[Opening Dataset entries section]

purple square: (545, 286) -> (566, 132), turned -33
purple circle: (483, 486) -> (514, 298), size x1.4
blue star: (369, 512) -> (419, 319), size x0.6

[Closing Dataset entries section]
[Opening Dataset entries section]

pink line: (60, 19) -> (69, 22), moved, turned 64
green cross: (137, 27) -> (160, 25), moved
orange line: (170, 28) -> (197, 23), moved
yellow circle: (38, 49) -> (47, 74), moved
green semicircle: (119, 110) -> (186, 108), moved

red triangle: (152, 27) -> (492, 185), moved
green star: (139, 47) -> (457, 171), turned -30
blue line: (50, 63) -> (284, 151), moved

[Closing Dataset entries section]
[Opening Dataset entries section]

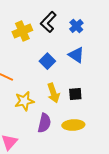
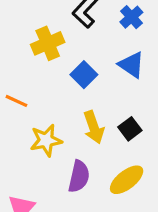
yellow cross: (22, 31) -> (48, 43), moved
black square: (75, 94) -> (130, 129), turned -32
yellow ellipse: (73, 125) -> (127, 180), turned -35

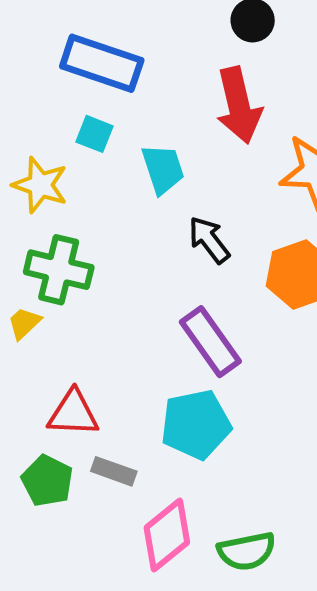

[Closing Dataset entries section]

● **Task directions**: I need each line from the listing where the word "size" occurs.

● **Expected answer**:
purple circle: (483, 486) -> (514, 298), size x1.4
blue star: (369, 512) -> (419, 319), size x0.6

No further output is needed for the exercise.